╭─ Task data

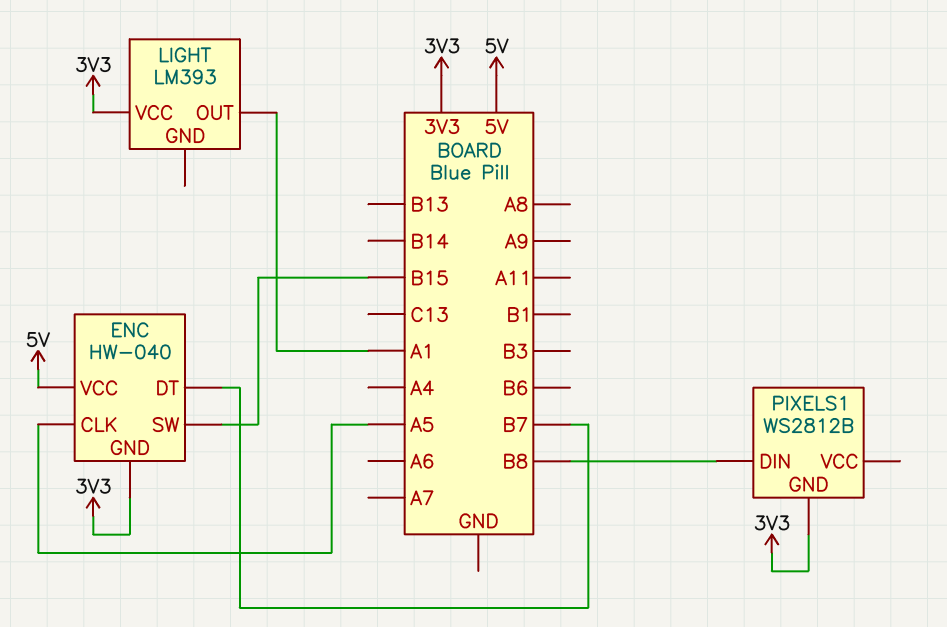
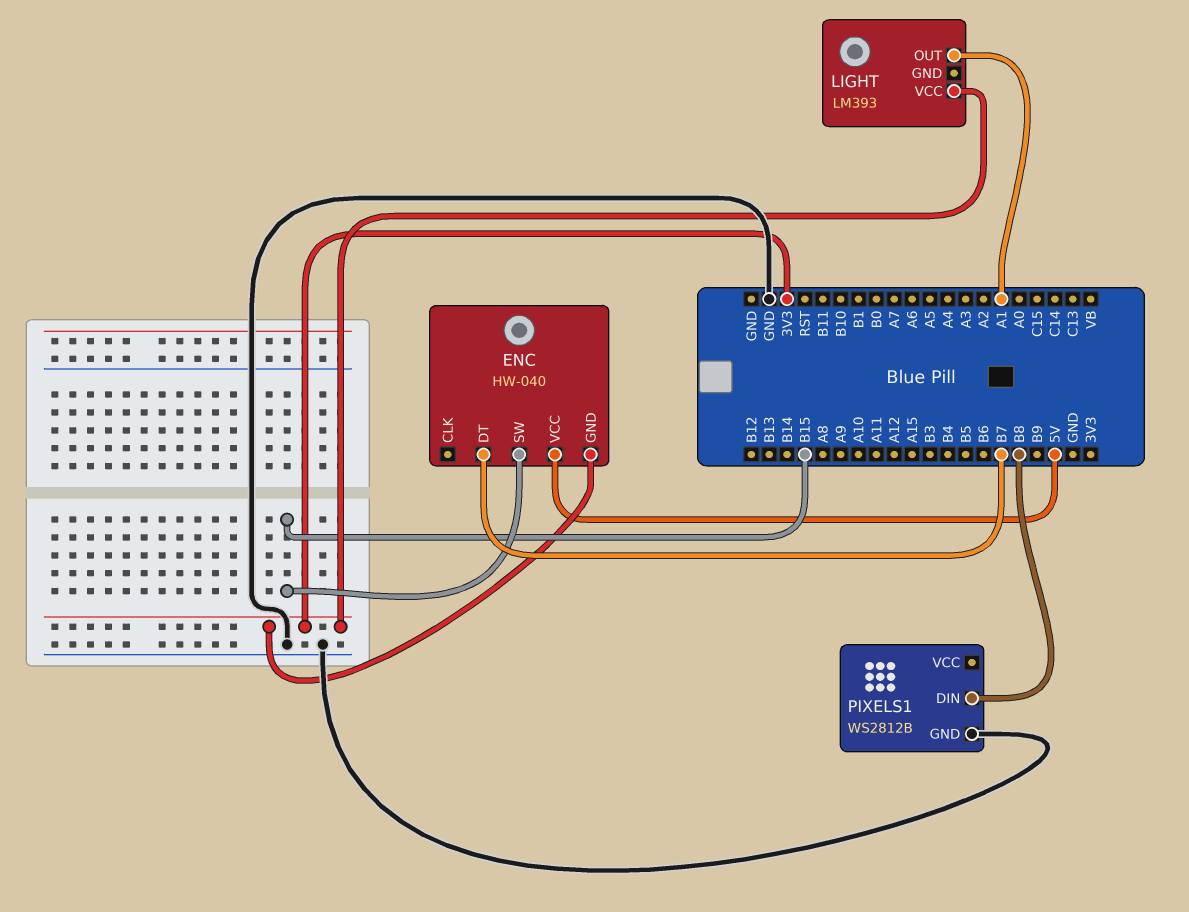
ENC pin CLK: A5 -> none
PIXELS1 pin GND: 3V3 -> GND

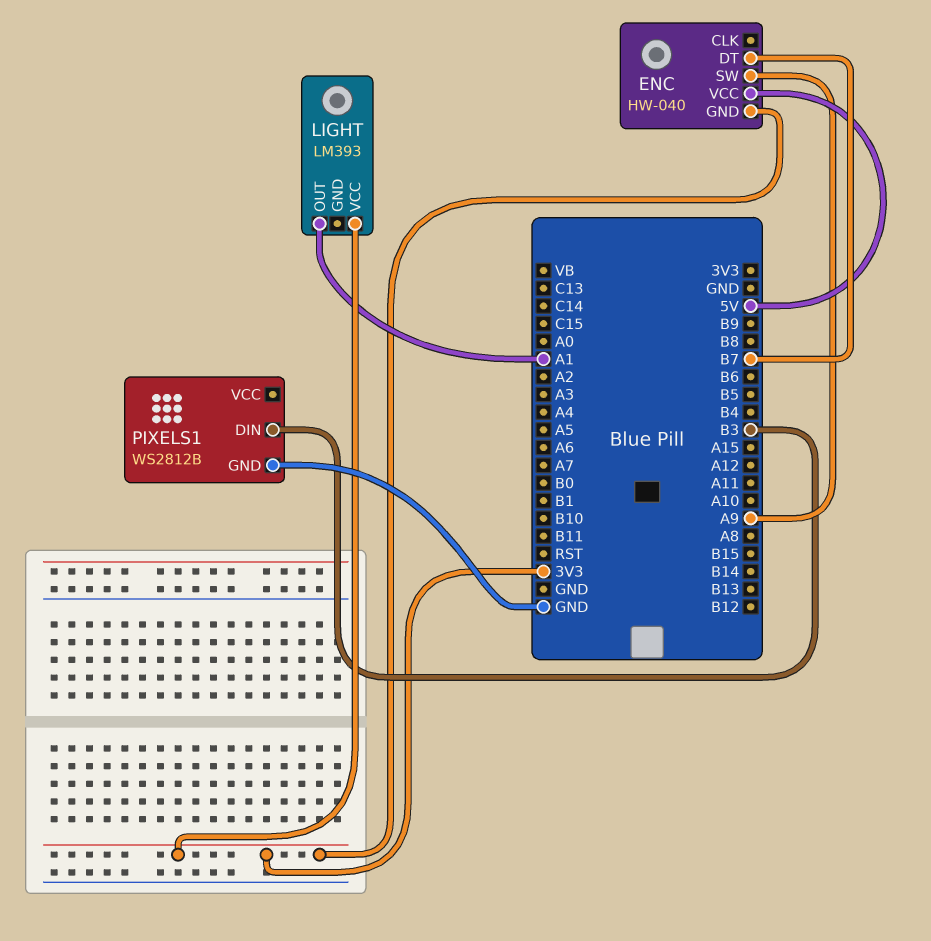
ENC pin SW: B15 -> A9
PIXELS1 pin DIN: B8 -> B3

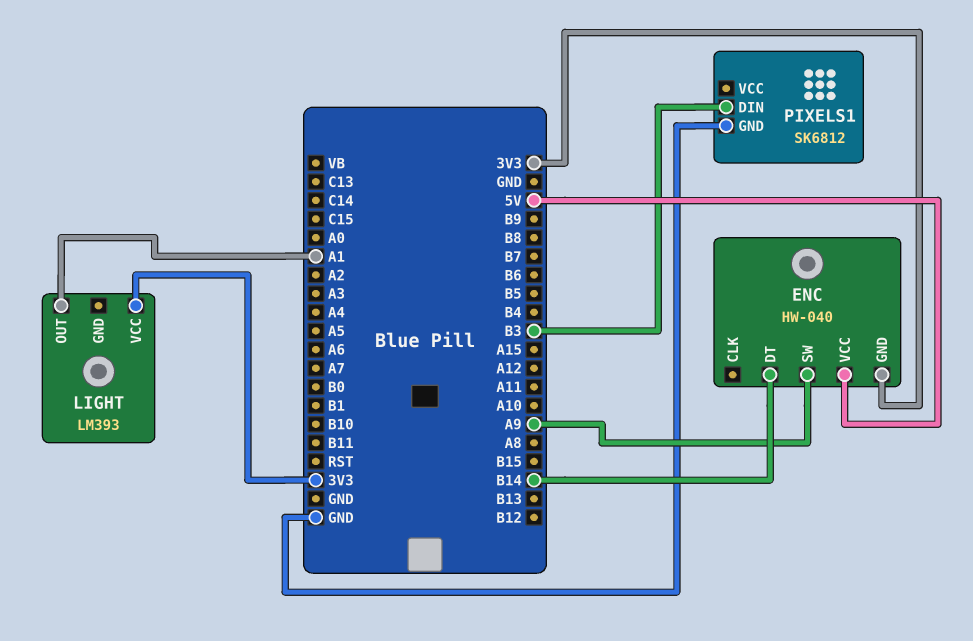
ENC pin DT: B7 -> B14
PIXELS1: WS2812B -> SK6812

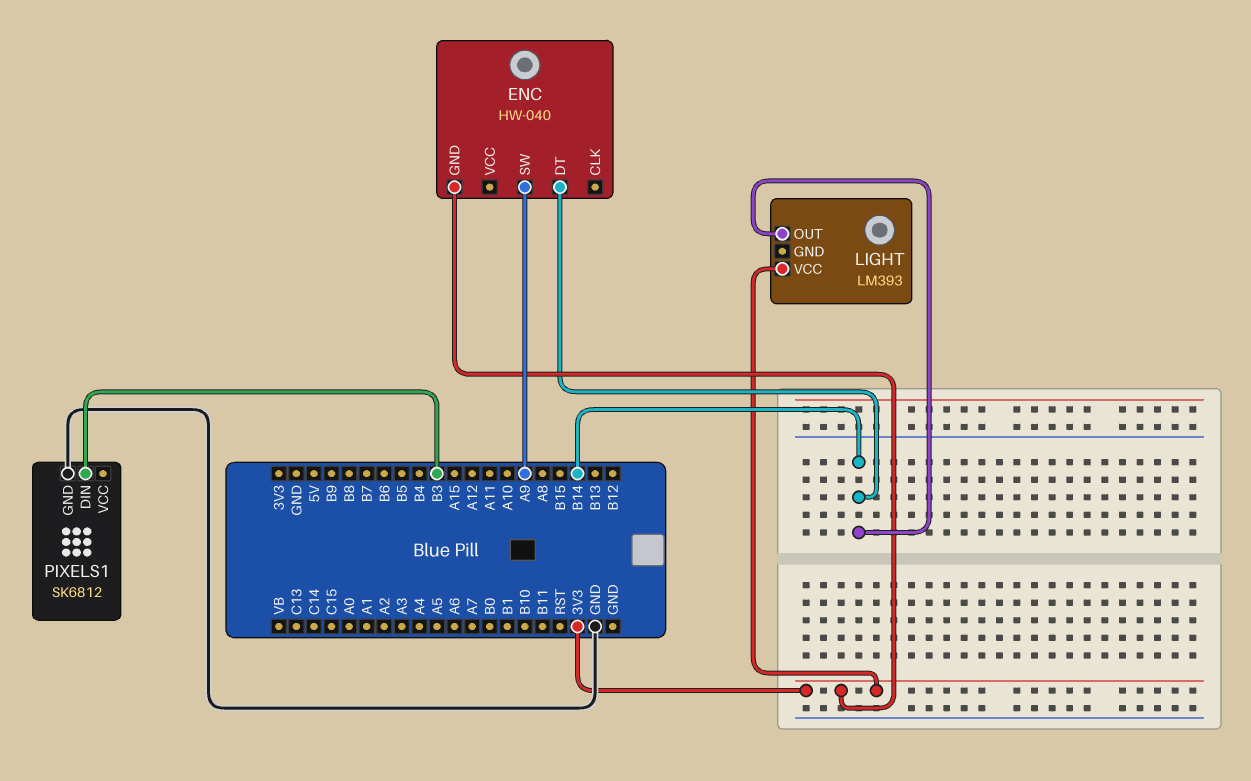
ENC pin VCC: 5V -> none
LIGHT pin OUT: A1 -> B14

╰─

▶ **Goal of the exercise**
Above are the records; repeat them exactly, omitting every picture.

▶ **Result below**
ENC pin CLK: A5 -> none
PIXELS1 pin GND: 3V3 -> GND

ENC pin SW: B15 -> A9
PIXELS1 pin DIN: B8 -> B3

ENC pin DT: B7 -> B14
PIXELS1: WS2812B -> SK6812

ENC pin VCC: 5V -> none
LIGHT pin OUT: A1 -> B14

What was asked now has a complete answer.